--- Exercise objective ---
Apart from the pictures, every entry below must be given again exactly.

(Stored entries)

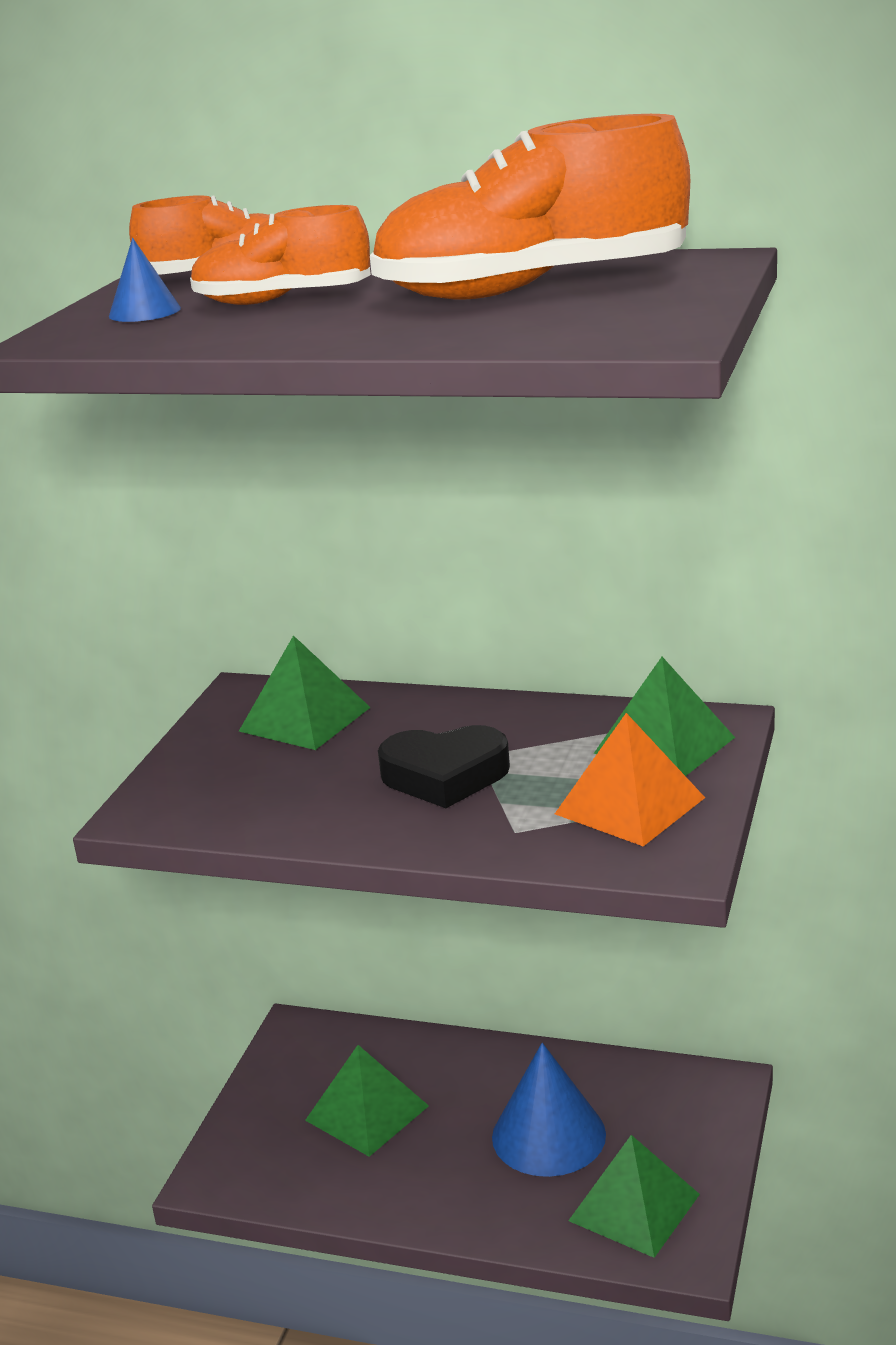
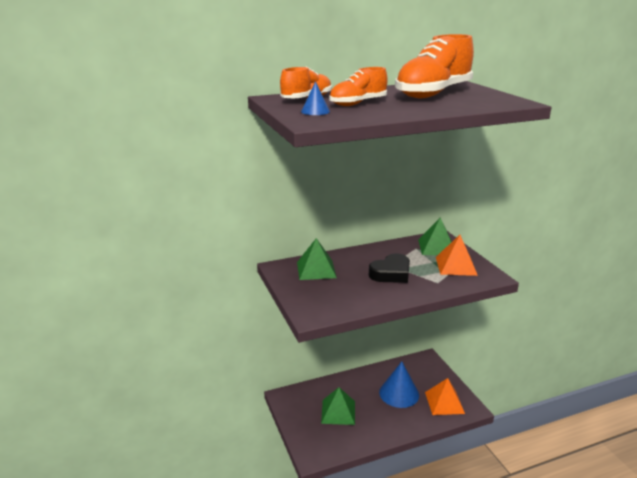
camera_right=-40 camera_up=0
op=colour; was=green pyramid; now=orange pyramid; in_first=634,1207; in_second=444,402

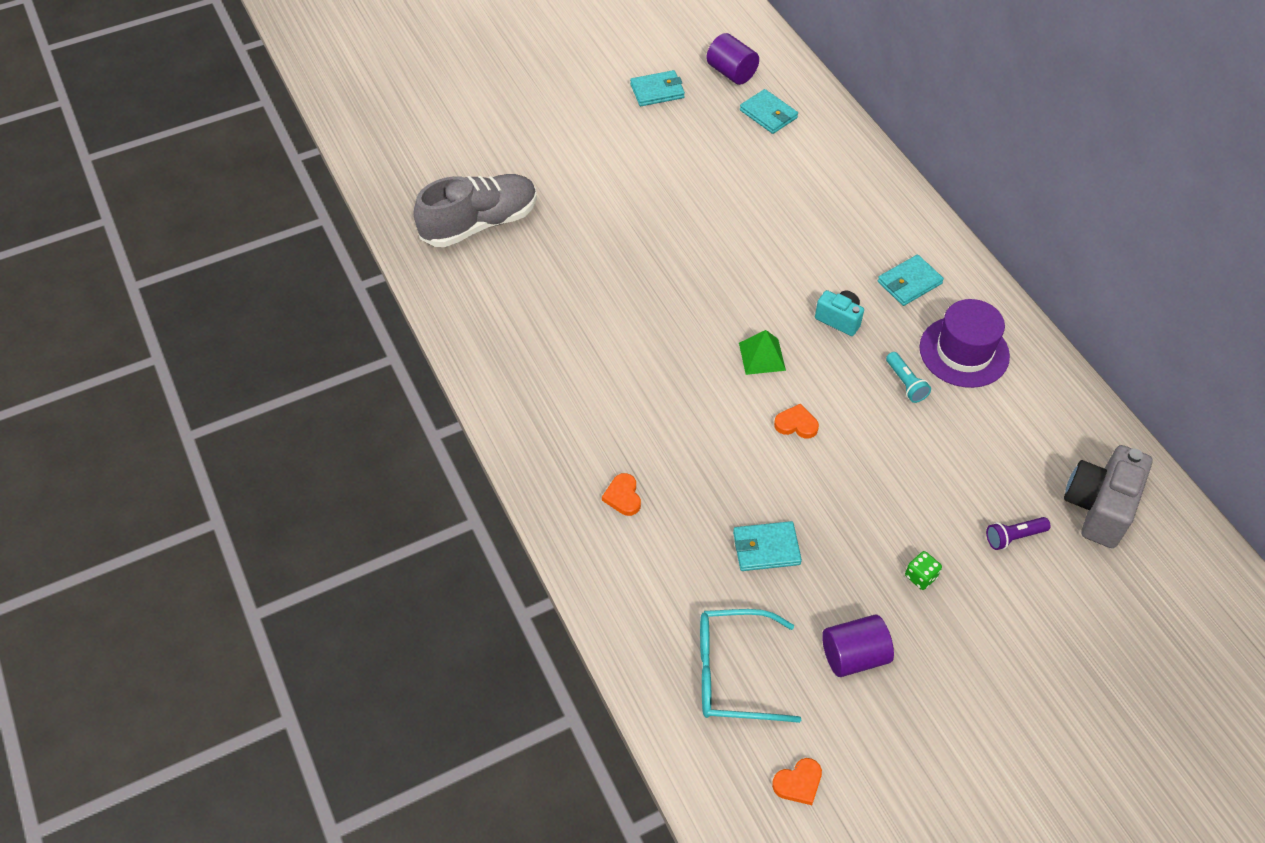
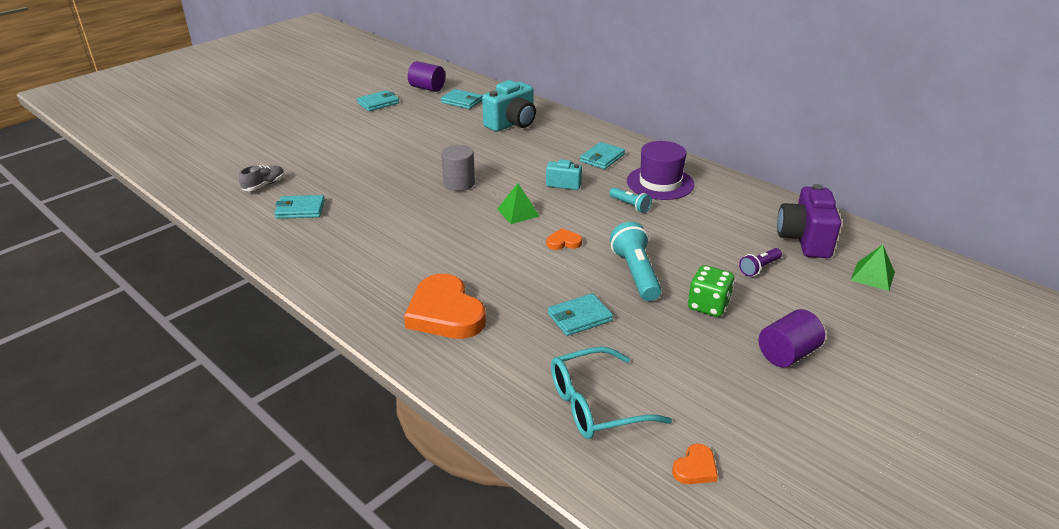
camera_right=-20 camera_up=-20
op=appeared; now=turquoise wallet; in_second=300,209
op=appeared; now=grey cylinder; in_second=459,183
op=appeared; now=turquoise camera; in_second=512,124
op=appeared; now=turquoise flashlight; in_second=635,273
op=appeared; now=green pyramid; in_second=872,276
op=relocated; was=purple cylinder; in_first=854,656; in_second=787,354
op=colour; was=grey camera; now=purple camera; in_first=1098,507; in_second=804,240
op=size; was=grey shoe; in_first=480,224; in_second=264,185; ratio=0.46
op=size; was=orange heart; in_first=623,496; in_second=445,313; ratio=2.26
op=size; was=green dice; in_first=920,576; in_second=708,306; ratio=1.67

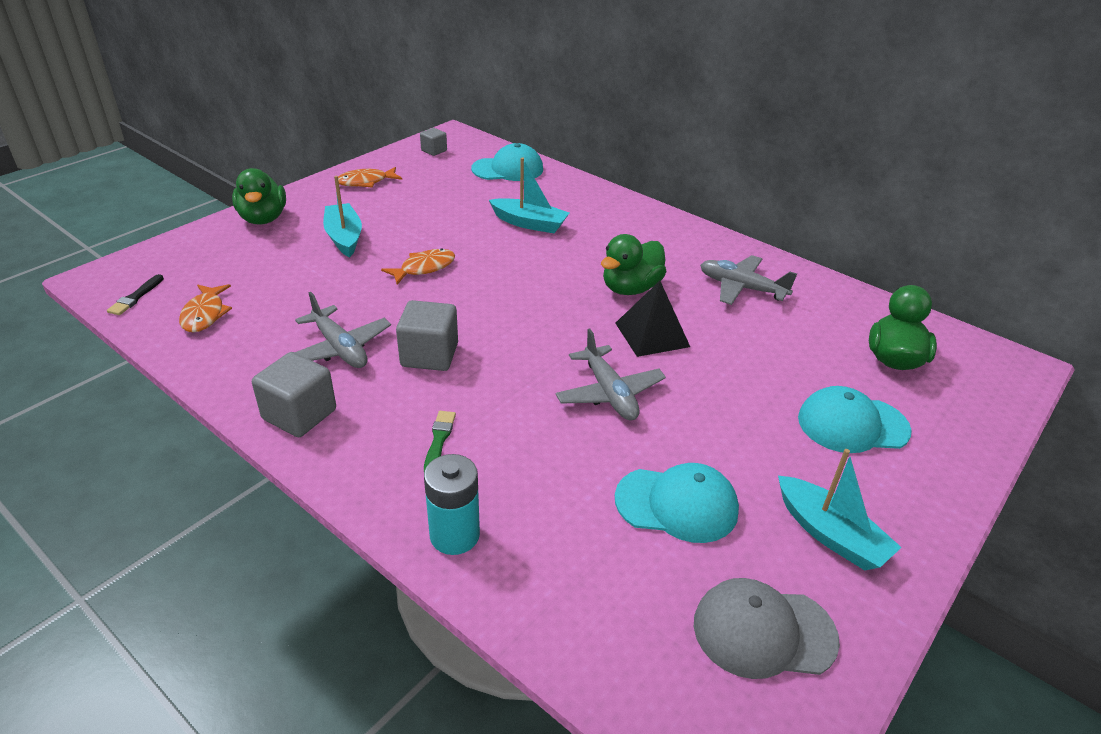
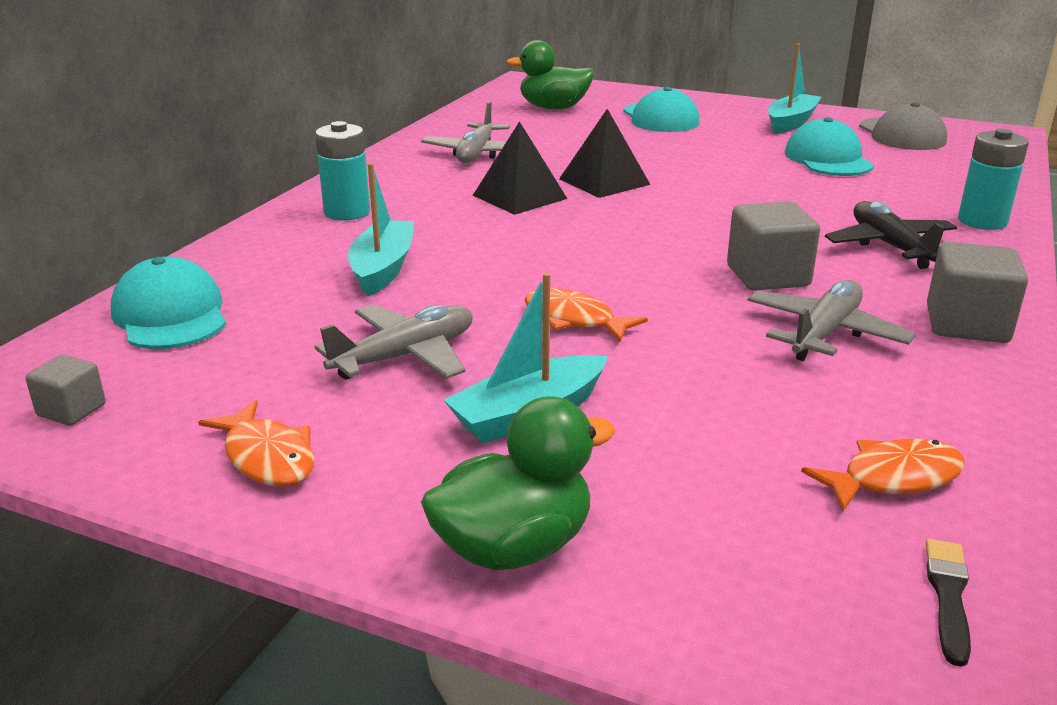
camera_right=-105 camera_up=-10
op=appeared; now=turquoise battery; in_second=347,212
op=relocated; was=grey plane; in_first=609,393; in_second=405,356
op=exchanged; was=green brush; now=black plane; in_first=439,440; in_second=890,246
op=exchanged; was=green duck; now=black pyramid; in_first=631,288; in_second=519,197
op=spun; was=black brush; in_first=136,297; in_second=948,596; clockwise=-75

--- Exercise answer ---
camera_right=-40 camera_up=0
op=colour; was=green pyramid; now=orange pyramid; in_first=634,1207; in_second=444,402

camera_right=-20 camera_up=-20
op=appeared; now=turquoise wallet; in_second=300,209
op=appeared; now=grey cylinder; in_second=459,183
op=appeared; now=turquoise camera; in_second=512,124
op=appeared; now=turquoise flashlight; in_second=635,273
op=appeared; now=green pyramid; in_second=872,276
op=relocated; was=purple cylinder; in_first=854,656; in_second=787,354
op=colour; was=grey camera; now=purple camera; in_first=1098,507; in_second=804,240
op=size; was=grey shoe; in_first=480,224; in_second=264,185; ratio=0.46
op=size; was=orange heart; in_first=623,496; in_second=445,313; ratio=2.26
op=size; was=green dice; in_first=920,576; in_second=708,306; ratio=1.67

camera_right=-105 camera_up=-10
op=appeared; now=turquoise battery; in_second=347,212
op=relocated; was=grey plane; in_first=609,393; in_second=405,356
op=exchanged; was=green brush; now=black plane; in_first=439,440; in_second=890,246
op=exchanged; was=green duck; now=black pyramid; in_first=631,288; in_second=519,197
op=spun; was=black brush; in_first=136,297; in_second=948,596; clockwise=-75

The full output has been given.